§ Action item:
Report every line of the data where the string "AGND" appears.

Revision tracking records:
....
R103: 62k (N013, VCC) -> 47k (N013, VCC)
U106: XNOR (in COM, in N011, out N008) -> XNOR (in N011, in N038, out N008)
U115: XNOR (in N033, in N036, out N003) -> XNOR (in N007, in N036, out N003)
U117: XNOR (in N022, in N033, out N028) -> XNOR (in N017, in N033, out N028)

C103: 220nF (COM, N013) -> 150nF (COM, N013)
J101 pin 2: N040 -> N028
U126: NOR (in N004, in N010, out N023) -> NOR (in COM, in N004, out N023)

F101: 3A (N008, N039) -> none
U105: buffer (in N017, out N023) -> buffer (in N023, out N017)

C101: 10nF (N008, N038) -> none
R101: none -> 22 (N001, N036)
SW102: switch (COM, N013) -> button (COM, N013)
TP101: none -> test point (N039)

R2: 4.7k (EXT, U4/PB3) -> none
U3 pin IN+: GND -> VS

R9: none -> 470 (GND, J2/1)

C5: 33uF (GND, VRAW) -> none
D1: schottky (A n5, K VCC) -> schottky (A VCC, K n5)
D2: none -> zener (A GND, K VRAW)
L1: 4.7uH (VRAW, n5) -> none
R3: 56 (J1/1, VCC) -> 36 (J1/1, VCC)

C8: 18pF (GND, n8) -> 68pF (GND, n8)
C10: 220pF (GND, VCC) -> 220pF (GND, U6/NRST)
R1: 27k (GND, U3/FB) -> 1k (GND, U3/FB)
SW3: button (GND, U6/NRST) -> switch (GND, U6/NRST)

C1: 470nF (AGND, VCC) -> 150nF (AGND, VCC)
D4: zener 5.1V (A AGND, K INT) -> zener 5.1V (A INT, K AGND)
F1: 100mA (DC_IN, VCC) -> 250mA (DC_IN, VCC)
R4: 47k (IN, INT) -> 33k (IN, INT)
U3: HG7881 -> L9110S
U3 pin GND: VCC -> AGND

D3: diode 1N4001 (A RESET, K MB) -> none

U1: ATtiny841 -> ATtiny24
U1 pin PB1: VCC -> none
....
§ Written reply:
C1: 470nF (AGND, VCC) -> 150nF (AGND, VCC)
D4: zener 5.1V (A AGND, K INT) -> zener 5.1V (A INT, K AGND)
U3 pin GND: VCC -> AGND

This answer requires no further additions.